_Task to carry out_
Count the lines in the records below that contain the word "purple", and give only that count.

_Records supplied_
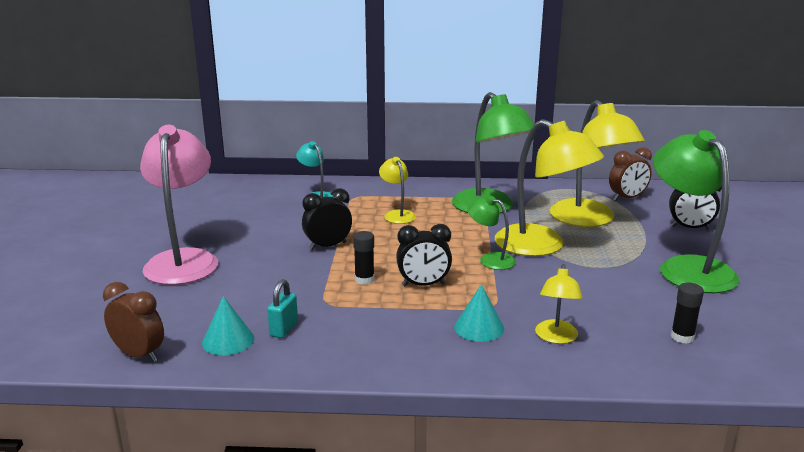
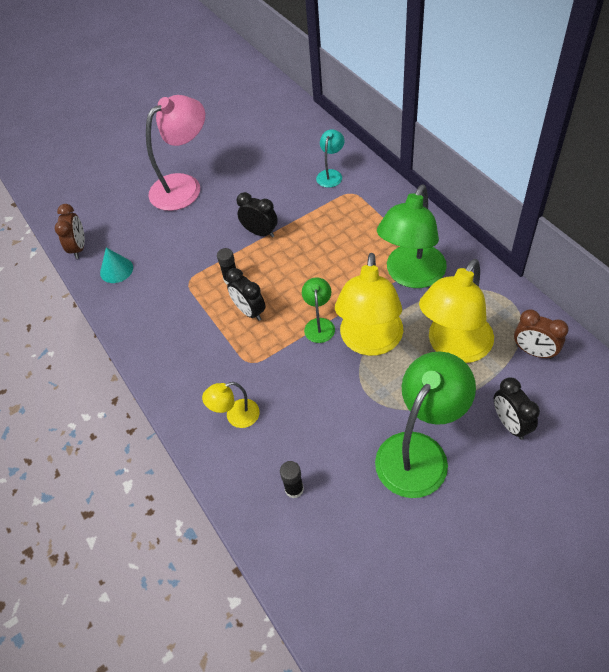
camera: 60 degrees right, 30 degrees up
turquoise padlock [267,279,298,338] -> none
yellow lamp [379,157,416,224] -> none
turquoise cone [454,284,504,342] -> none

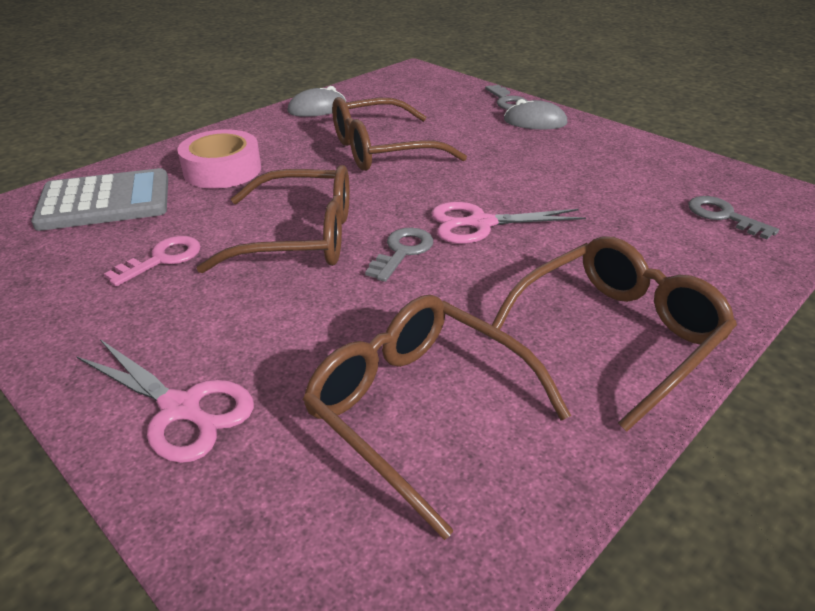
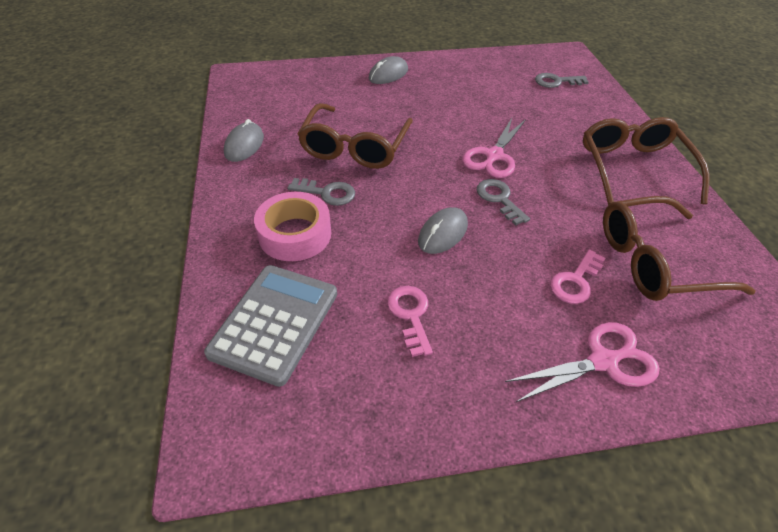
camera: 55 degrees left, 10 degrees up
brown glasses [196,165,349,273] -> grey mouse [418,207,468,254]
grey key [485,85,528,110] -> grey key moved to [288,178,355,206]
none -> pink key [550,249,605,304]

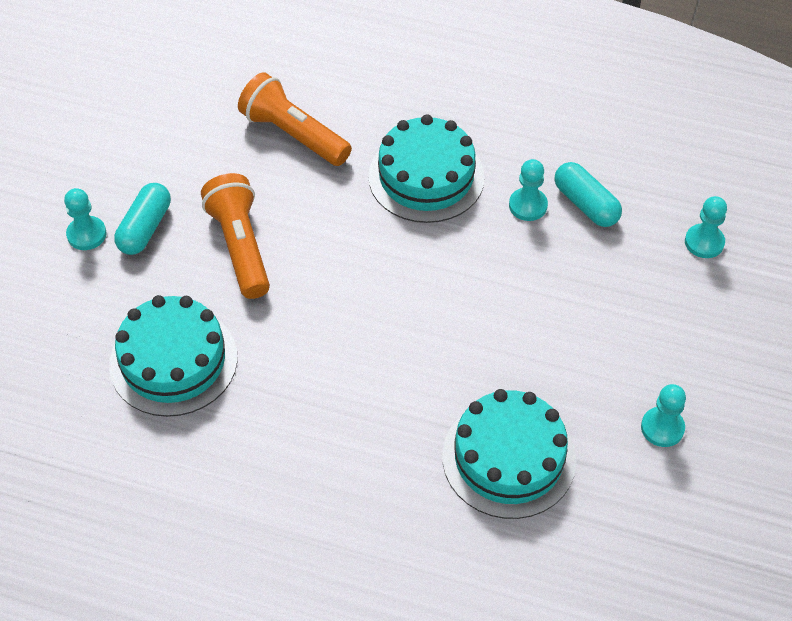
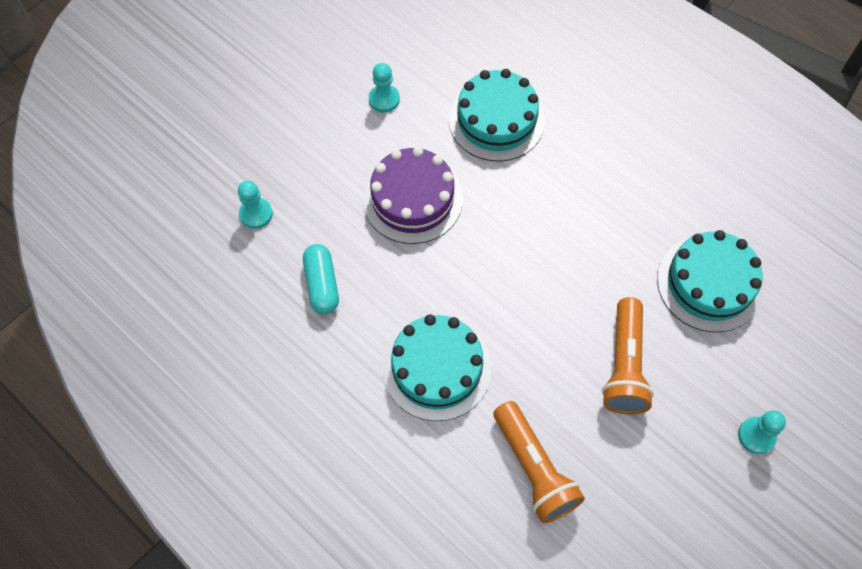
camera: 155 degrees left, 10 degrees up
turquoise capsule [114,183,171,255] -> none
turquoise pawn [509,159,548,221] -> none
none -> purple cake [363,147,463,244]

==

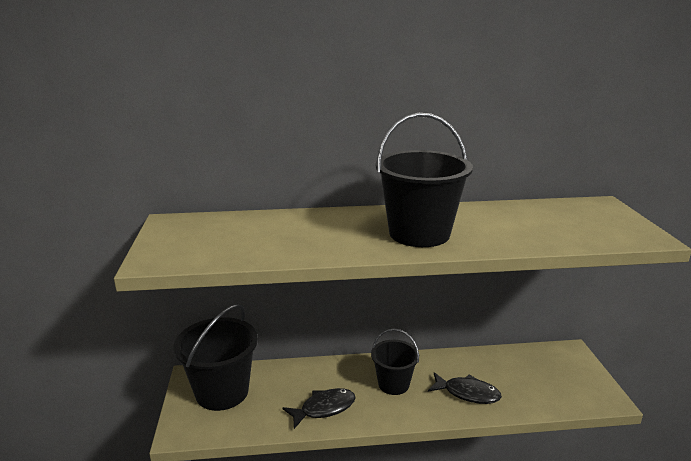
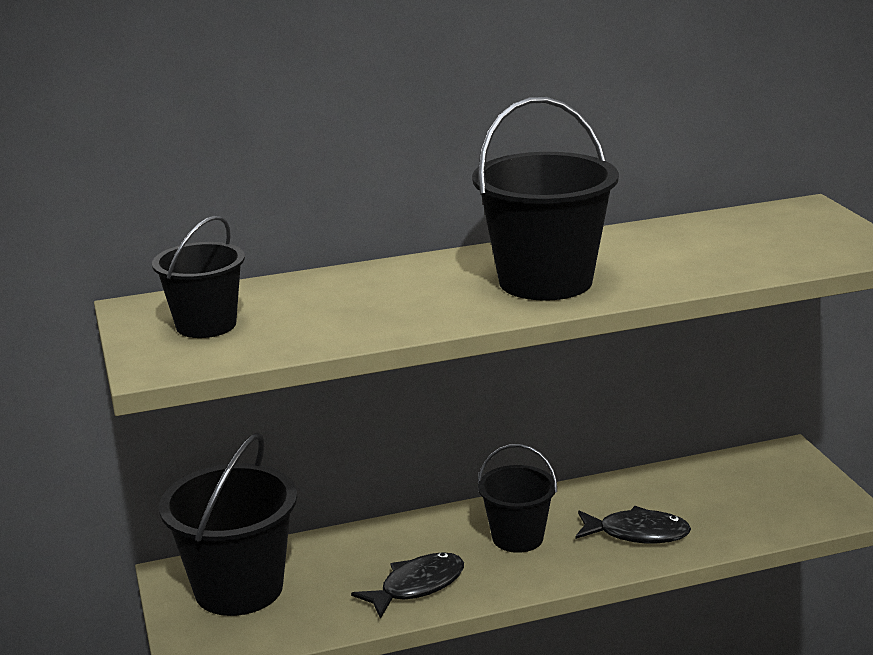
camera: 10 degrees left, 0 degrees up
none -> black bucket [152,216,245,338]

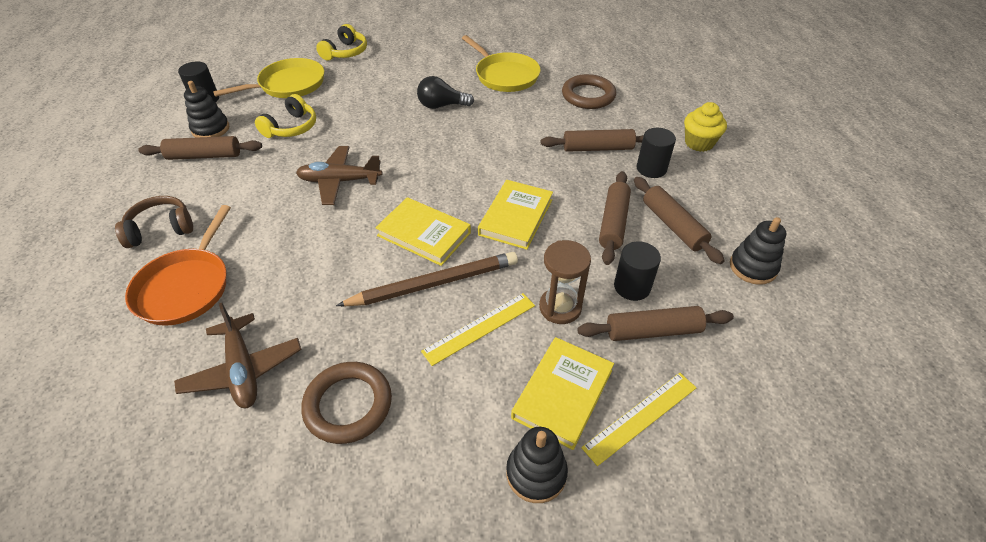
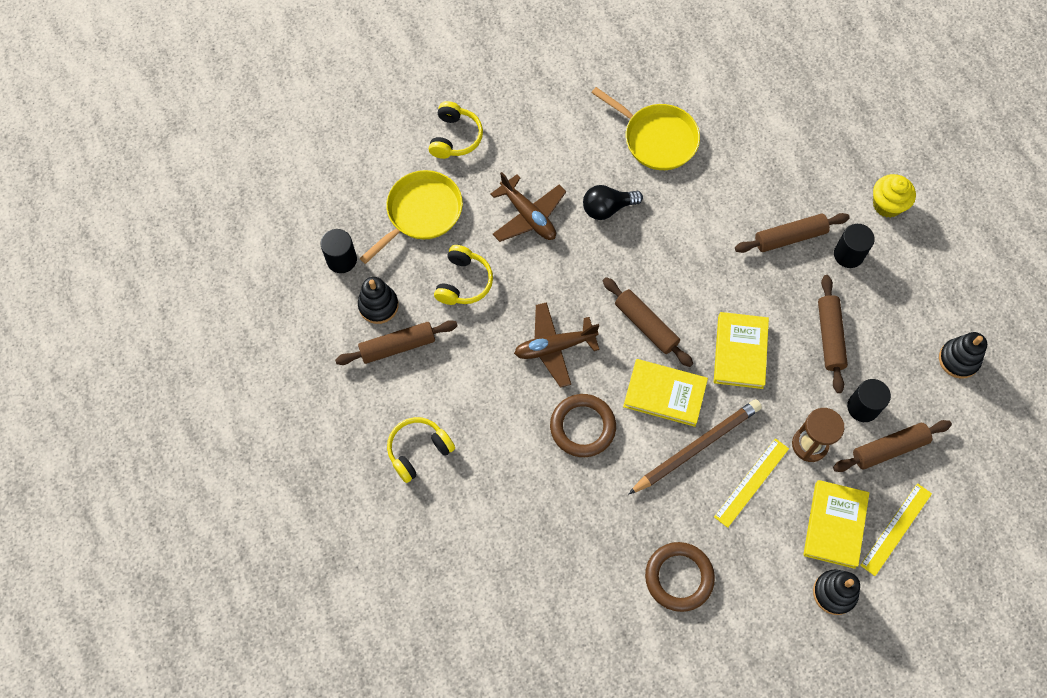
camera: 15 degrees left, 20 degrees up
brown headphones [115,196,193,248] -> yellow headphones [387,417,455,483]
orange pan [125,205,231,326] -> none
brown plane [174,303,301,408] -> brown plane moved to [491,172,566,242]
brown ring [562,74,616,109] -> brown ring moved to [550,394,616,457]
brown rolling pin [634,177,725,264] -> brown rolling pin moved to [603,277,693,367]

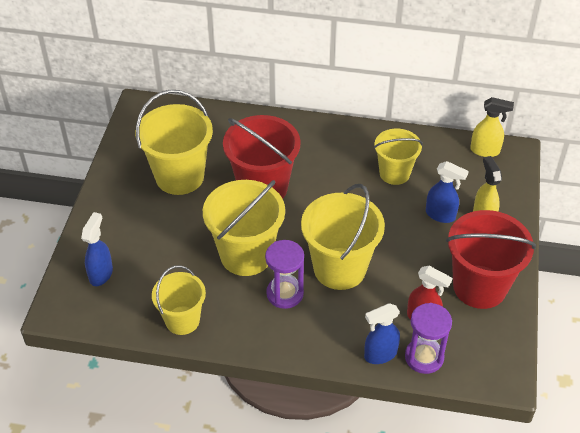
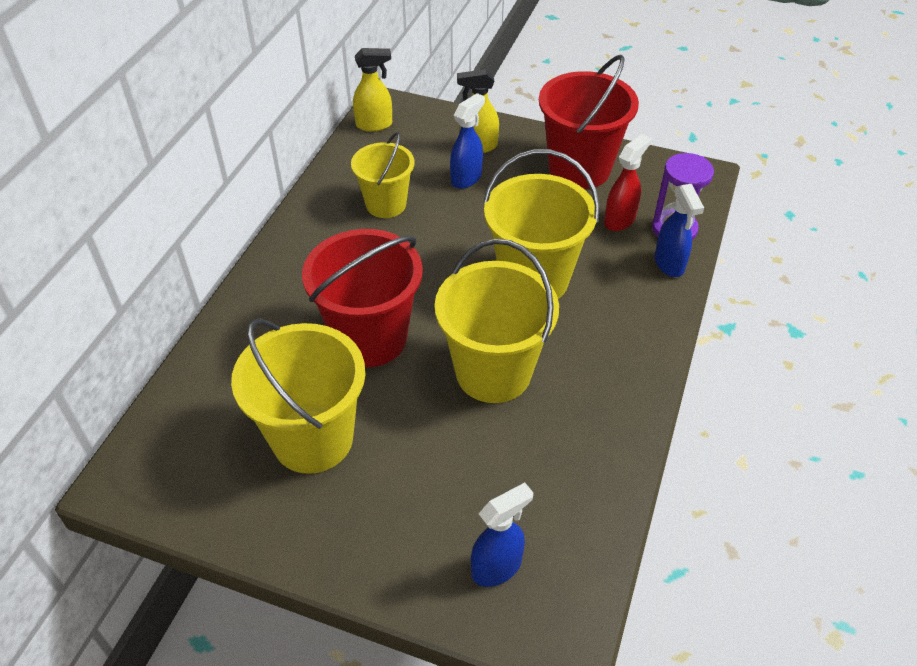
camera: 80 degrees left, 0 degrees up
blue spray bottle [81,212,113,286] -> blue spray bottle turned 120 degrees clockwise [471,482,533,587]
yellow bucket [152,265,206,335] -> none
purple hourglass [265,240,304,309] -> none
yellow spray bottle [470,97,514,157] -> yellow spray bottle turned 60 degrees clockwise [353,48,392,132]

* * *

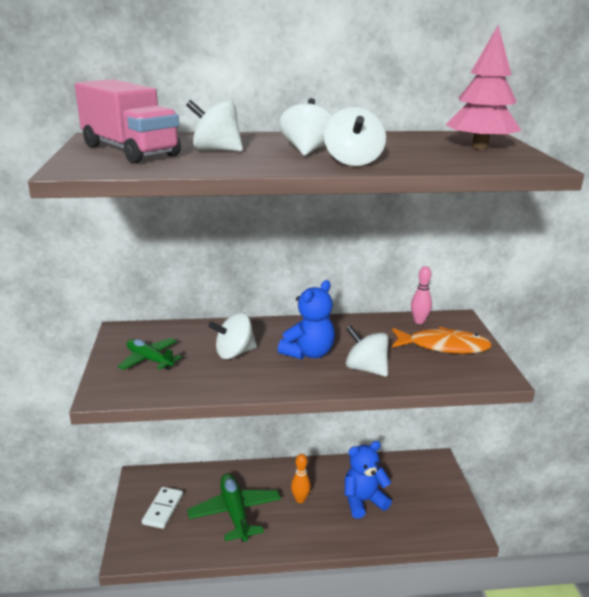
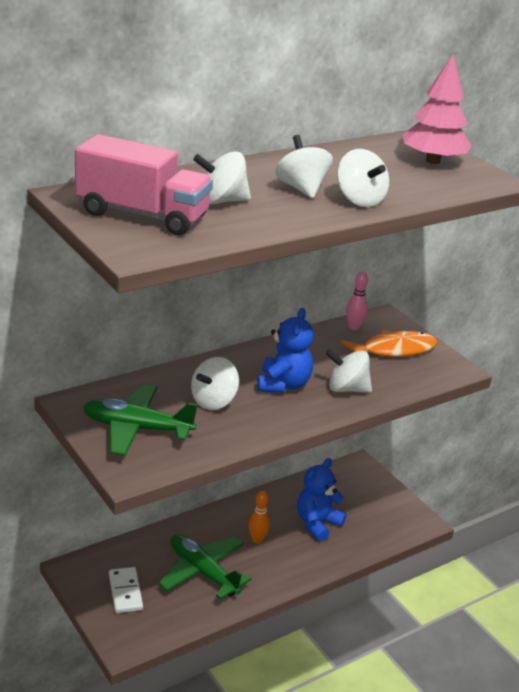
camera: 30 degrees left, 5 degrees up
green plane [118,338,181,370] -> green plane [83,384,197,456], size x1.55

_Written solution_
2